> Set problem: Copy the items below, replacing "center point" with "midpoint" wherever it occurs and changing nothing else.

Items from a data collection:
+++++

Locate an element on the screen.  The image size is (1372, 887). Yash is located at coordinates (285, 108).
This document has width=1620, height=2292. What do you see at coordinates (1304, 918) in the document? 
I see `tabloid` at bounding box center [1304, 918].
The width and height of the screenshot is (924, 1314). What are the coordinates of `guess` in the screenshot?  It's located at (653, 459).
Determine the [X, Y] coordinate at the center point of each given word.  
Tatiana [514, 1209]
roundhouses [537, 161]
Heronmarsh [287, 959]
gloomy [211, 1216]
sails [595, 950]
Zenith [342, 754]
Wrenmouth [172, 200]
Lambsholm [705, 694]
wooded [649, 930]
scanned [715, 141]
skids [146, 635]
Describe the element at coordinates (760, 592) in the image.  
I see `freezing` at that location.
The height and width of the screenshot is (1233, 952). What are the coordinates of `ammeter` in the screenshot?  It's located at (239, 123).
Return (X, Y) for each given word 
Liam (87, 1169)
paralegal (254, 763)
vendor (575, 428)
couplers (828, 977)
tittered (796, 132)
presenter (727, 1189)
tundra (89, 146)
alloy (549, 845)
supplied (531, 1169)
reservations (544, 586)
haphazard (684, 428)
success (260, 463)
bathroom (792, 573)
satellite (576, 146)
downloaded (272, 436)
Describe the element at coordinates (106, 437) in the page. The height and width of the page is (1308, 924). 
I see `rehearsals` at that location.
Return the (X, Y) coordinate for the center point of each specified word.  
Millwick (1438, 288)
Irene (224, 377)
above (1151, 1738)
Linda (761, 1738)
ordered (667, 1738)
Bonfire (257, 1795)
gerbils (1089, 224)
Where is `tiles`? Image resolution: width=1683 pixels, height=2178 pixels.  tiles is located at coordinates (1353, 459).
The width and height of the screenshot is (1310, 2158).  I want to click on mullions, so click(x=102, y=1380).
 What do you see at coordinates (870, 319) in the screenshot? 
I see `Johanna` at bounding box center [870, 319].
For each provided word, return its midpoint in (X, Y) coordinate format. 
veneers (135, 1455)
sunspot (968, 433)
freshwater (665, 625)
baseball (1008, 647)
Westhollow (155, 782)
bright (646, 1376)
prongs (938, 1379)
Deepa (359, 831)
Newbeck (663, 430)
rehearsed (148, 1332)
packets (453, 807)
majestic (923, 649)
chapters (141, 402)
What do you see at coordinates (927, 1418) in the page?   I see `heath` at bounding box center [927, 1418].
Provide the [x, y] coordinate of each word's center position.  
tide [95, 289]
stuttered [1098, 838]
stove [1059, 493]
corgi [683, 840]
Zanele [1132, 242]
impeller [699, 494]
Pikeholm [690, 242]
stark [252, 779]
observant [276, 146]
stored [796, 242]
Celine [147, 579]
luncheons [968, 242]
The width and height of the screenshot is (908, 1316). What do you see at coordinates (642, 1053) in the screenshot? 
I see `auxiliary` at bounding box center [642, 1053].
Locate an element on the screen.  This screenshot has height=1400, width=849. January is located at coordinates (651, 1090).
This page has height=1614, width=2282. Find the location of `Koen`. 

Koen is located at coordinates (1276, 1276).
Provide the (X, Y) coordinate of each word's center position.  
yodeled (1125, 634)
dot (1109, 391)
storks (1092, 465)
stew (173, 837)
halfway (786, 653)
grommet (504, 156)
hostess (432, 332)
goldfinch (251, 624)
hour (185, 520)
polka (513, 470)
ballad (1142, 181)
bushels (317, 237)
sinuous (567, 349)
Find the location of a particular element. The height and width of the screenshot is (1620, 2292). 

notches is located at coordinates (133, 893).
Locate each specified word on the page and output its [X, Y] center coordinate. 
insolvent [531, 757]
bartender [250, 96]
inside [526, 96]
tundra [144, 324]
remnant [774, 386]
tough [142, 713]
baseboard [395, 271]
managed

+++++

> Answer to this exercise:
Locate an element on the screen.  The image size is (1372, 887). Yash is located at coordinates (285, 108).
This document has width=1620, height=2292. What do you see at coordinates (1304, 918) in the document? 
I see `tabloid` at bounding box center [1304, 918].
The width and height of the screenshot is (924, 1314). What are the coordinates of `guess` in the screenshot?  It's located at (653, 459).
Determine the [X, Y] coordinate at the midpoint of each given word.  
Tatiana [514, 1209]
roundhouses [537, 161]
Heronmarsh [287, 959]
gloomy [211, 1216]
sails [595, 950]
Zenith [342, 754]
Wrenmouth [172, 200]
Lambsholm [705, 694]
wooded [649, 930]
scanned [715, 141]
skids [146, 635]
Describe the element at coordinates (760, 592) in the image.  
I see `freezing` at that location.
The height and width of the screenshot is (1233, 952). What are the coordinates of `ammeter` in the screenshot?  It's located at (239, 123).
Return (X, Y) for each given word 
Liam (87, 1169)
paralegal (254, 763)
vendor (575, 428)
couplers (828, 977)
tittered (796, 132)
presenter (727, 1189)
tundra (89, 146)
alloy (549, 845)
supplied (531, 1169)
reservations (544, 586)
haphazard (684, 428)
success (260, 463)
bathroom (792, 573)
satellite (576, 146)
downloaded (272, 436)
Describe the element at coordinates (106, 437) in the page. The height and width of the page is (1308, 924). 
I see `rehearsals` at that location.
Return the (X, Y) coordinate for the midpoint of each specified word.  
Millwick (1438, 288)
Irene (224, 377)
above (1151, 1738)
Linda (761, 1738)
ordered (667, 1738)
Bonfire (257, 1795)
gerbils (1089, 224)
Where is `tiles`? Image resolution: width=1683 pixels, height=2178 pixels.  tiles is located at coordinates (1353, 459).
The width and height of the screenshot is (1310, 2158).  I want to click on mullions, so click(x=102, y=1380).
 What do you see at coordinates (870, 319) in the screenshot? 
I see `Johanna` at bounding box center [870, 319].
For each provided word, return its midpoint in (X, Y) coordinate format. 
veneers (135, 1455)
sunspot (968, 433)
freshwater (665, 625)
baseball (1008, 647)
Westhollow (155, 782)
bright (646, 1376)
prongs (938, 1379)
Deepa (359, 831)
Newbeck (663, 430)
rehearsed (148, 1332)
packets (453, 807)
majestic (923, 649)
chapters (141, 402)
What do you see at coordinates (927, 1418) in the page?   I see `heath` at bounding box center [927, 1418].
Provide the [x, y] coordinate of each word's center position.  
tide [95, 289]
stuttered [1098, 838]
stove [1059, 493]
corgi [683, 840]
Zanele [1132, 242]
impeller [699, 494]
Pikeholm [690, 242]
stark [252, 779]
observant [276, 146]
stored [796, 242]
Celine [147, 579]
luncheons [968, 242]
The width and height of the screenshot is (908, 1316). What do you see at coordinates (642, 1053) in the screenshot? 
I see `auxiliary` at bounding box center [642, 1053].
Locate an element on the screen.  This screenshot has height=1400, width=849. January is located at coordinates (651, 1090).
This page has height=1614, width=2282. Find the location of `Koen`. 

Koen is located at coordinates (1276, 1276).
Provide the (X, Y) coordinate of each word's center position.  
yodeled (1125, 634)
dot (1109, 391)
storks (1092, 465)
stew (173, 837)
halfway (786, 653)
grommet (504, 156)
hostess (432, 332)
goldfinch (251, 624)
hour (185, 520)
polka (513, 470)
ballad (1142, 181)
bushels (317, 237)
sinuous (567, 349)
Find the location of a particular element. The height and width of the screenshot is (1620, 2292). 

notches is located at coordinates (133, 893).
Locate each specified word on the page and output its [X, Y] center coordinate. 
insolvent [531, 757]
bartender [250, 96]
inside [526, 96]
tundra [144, 324]
remnant [774, 386]
tough [142, 713]
baseboard [395, 271]
managed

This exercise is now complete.